Exercise inputs Start Marker

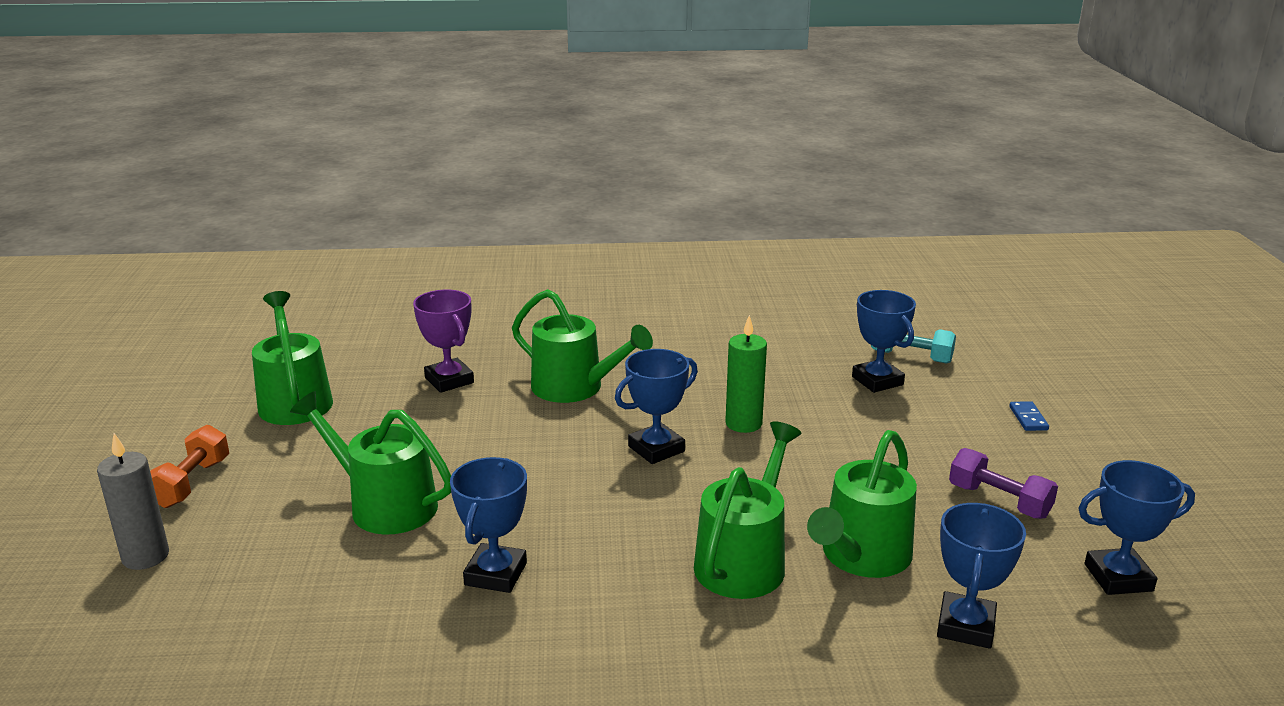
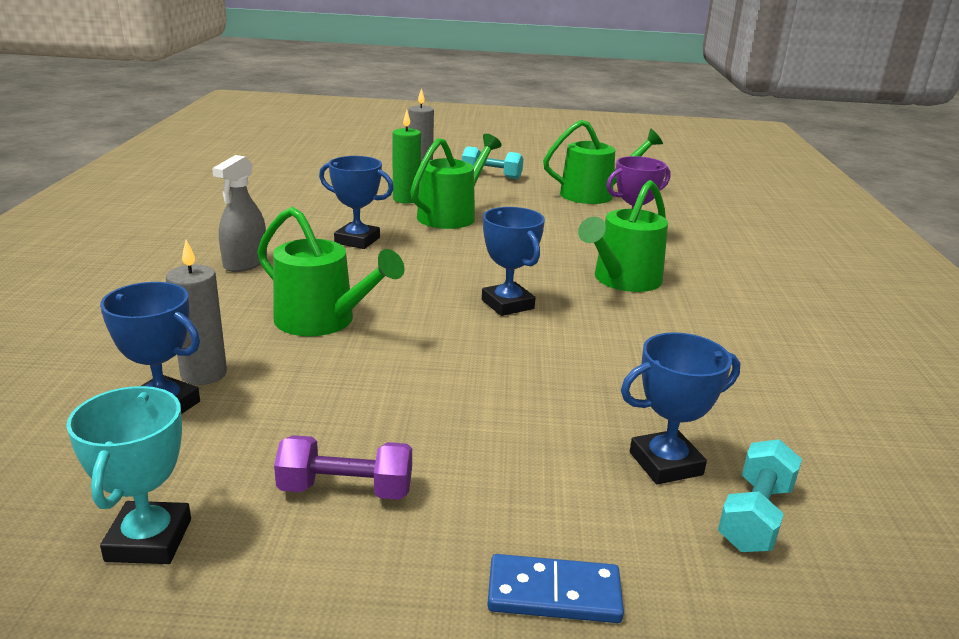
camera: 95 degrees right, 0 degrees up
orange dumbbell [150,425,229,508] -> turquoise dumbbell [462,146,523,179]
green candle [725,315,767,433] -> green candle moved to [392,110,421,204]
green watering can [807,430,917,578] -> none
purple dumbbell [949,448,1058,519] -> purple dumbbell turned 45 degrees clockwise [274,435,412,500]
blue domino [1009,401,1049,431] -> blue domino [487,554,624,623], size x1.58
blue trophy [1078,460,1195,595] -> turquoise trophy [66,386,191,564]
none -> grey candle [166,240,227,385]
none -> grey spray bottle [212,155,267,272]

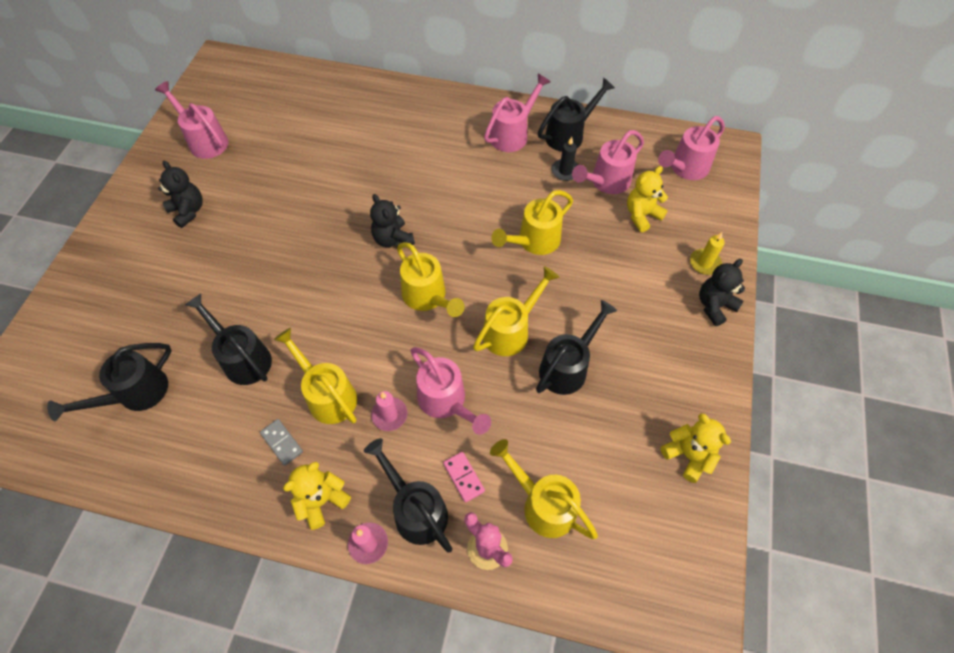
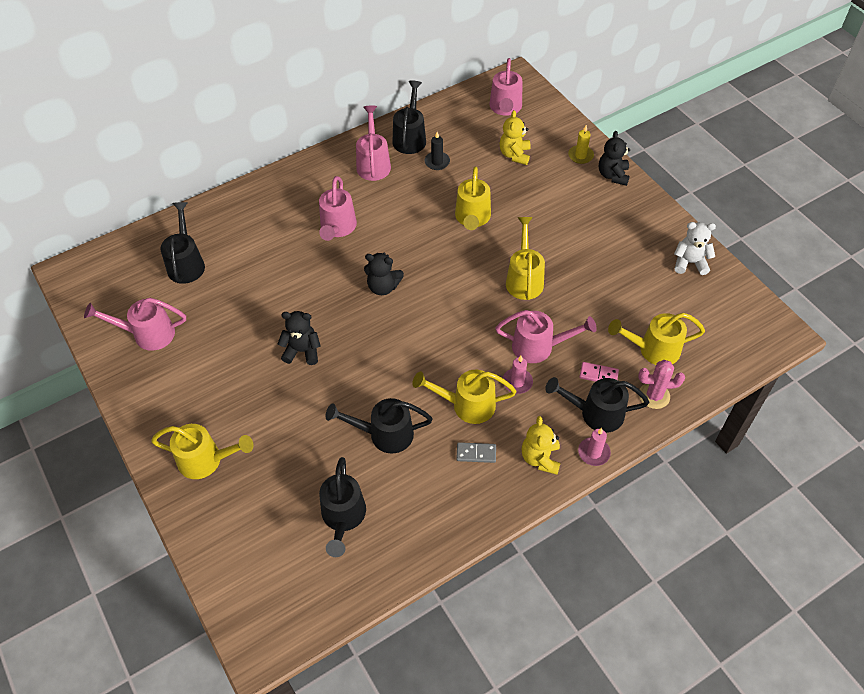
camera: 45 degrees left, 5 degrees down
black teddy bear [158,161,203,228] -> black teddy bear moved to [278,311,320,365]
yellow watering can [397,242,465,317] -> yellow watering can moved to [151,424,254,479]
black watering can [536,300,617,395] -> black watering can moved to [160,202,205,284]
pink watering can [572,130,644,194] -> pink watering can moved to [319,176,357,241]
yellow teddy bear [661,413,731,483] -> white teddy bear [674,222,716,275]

Exercise inputs End Marker
Exercise inputs Start Marker

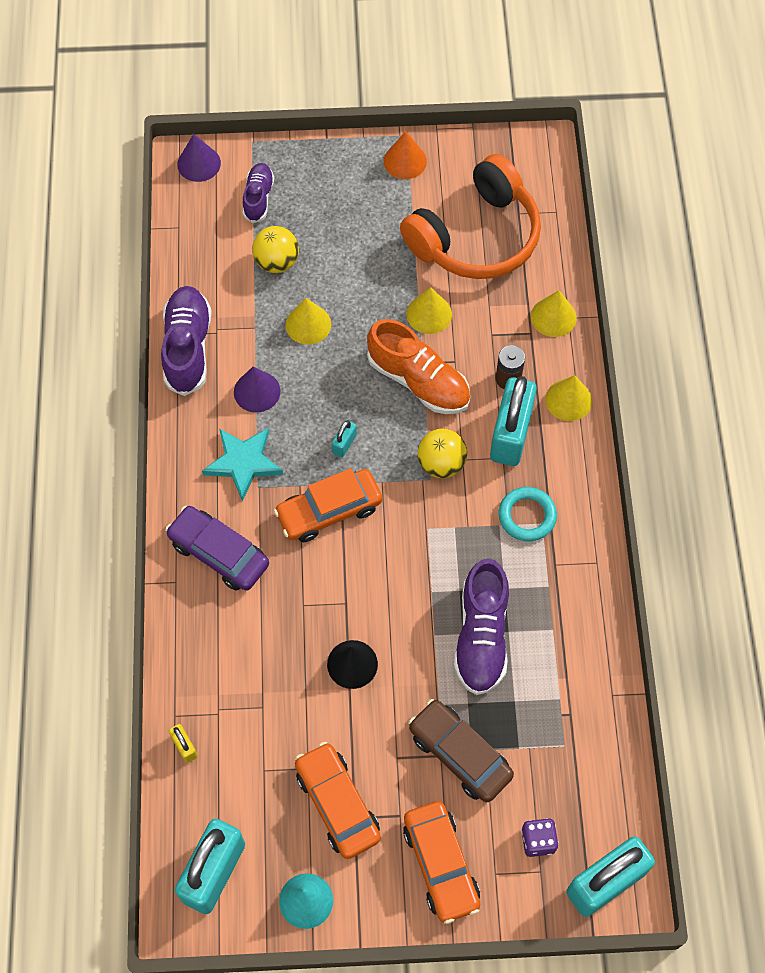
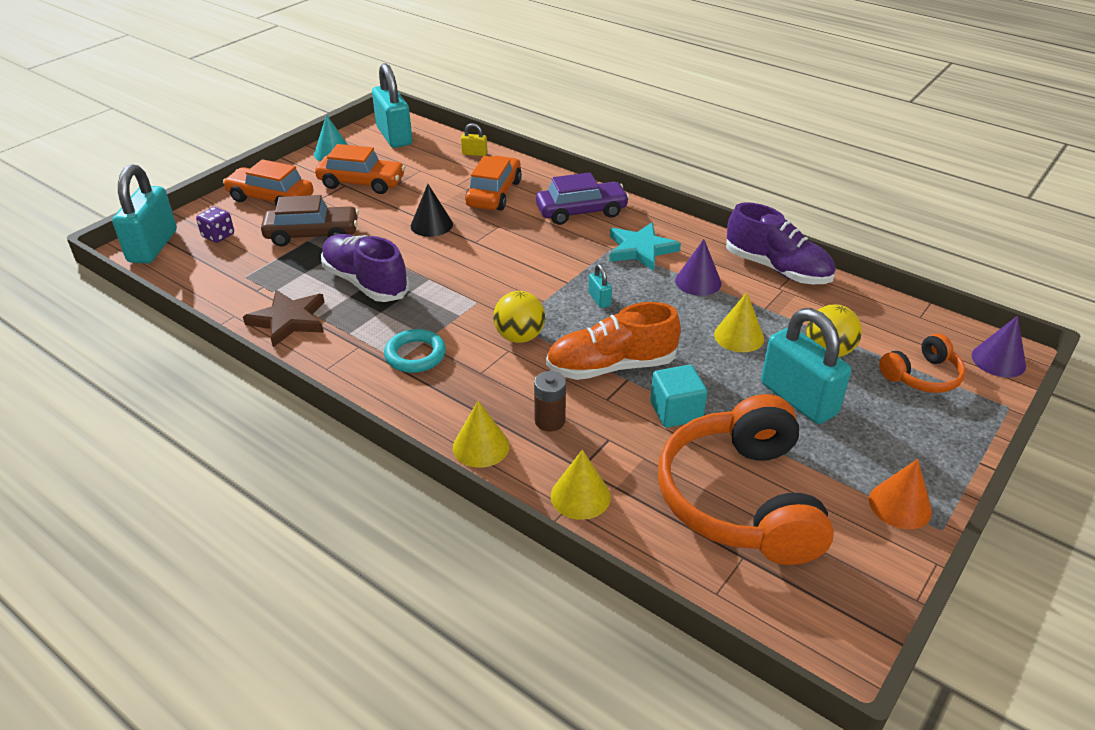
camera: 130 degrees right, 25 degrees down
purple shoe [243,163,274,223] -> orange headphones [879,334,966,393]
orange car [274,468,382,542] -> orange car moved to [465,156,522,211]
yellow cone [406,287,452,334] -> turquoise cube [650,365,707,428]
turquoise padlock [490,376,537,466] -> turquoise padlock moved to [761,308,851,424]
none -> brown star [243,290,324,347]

Exercise inputs End Marker
Exercise inputs Start Marker

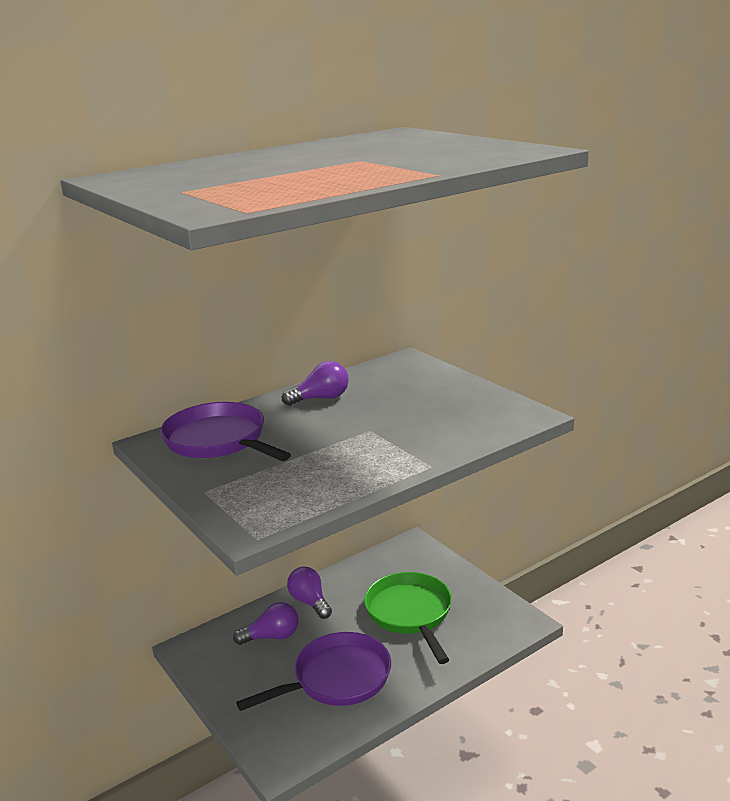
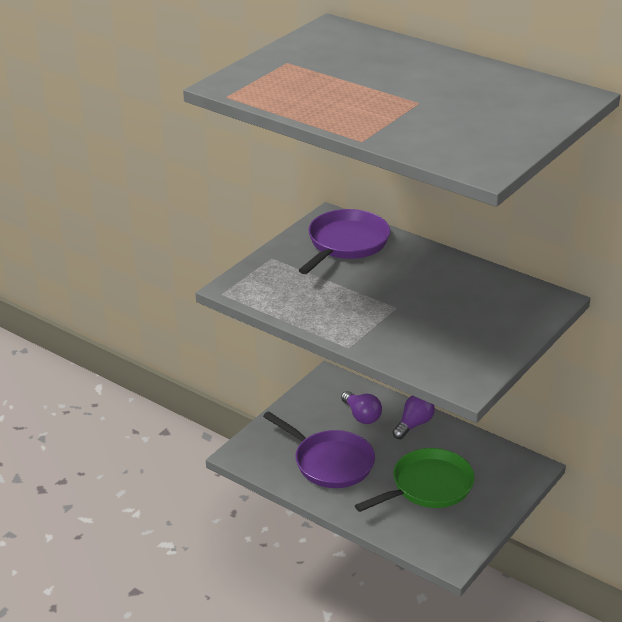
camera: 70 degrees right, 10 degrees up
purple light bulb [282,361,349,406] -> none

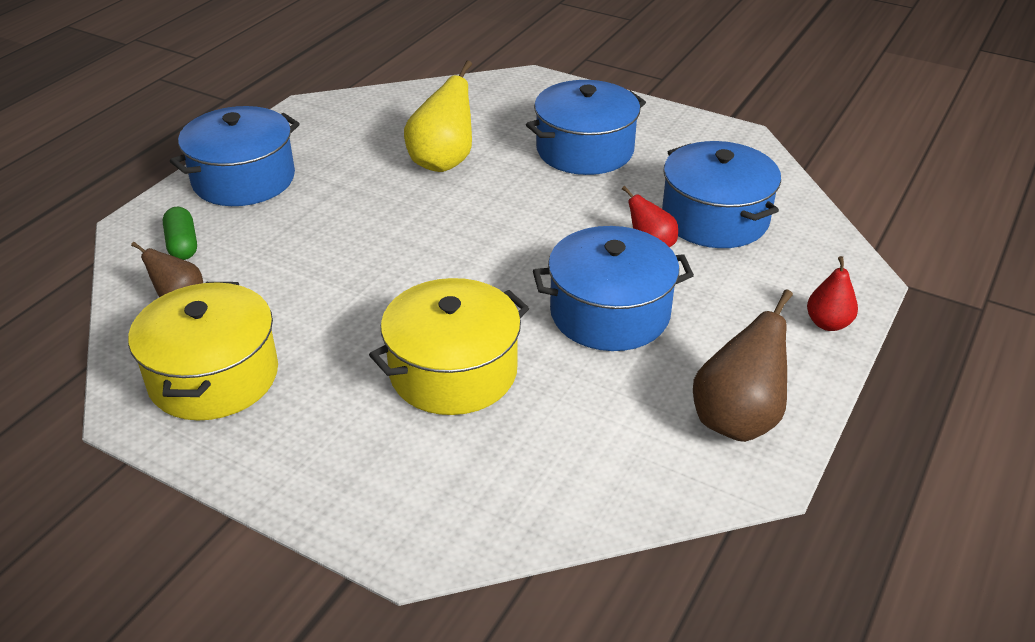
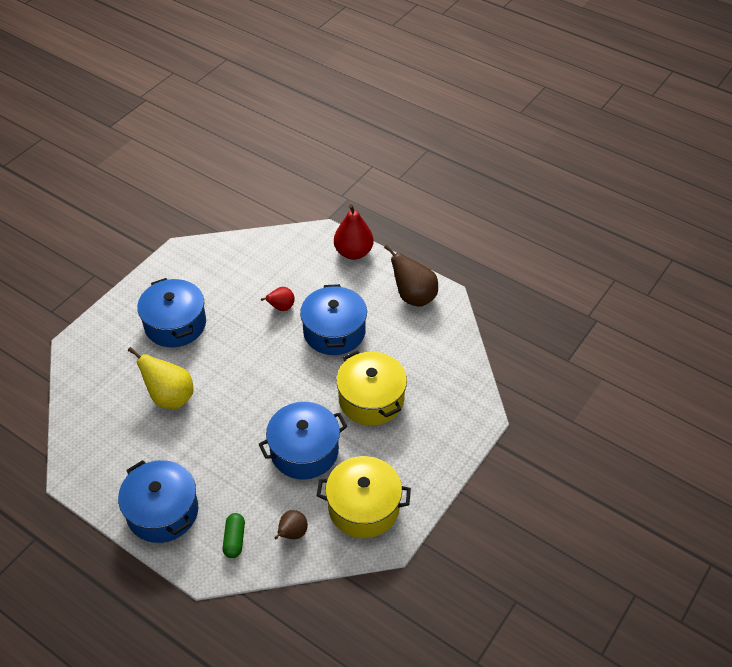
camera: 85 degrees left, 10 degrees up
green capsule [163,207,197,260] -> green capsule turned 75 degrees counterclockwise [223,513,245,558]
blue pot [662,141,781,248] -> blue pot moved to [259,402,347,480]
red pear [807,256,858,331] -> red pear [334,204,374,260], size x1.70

Exercise inputs End Marker

* **Task to carry out**:
Every line above with the string "teddy" in it should be copied into the answer.

* **Task output**:
black teddy bear [158,161,203,228] -> black teddy bear moved to [278,311,320,365]
yellow teddy bear [661,413,731,483] -> white teddy bear [674,222,716,275]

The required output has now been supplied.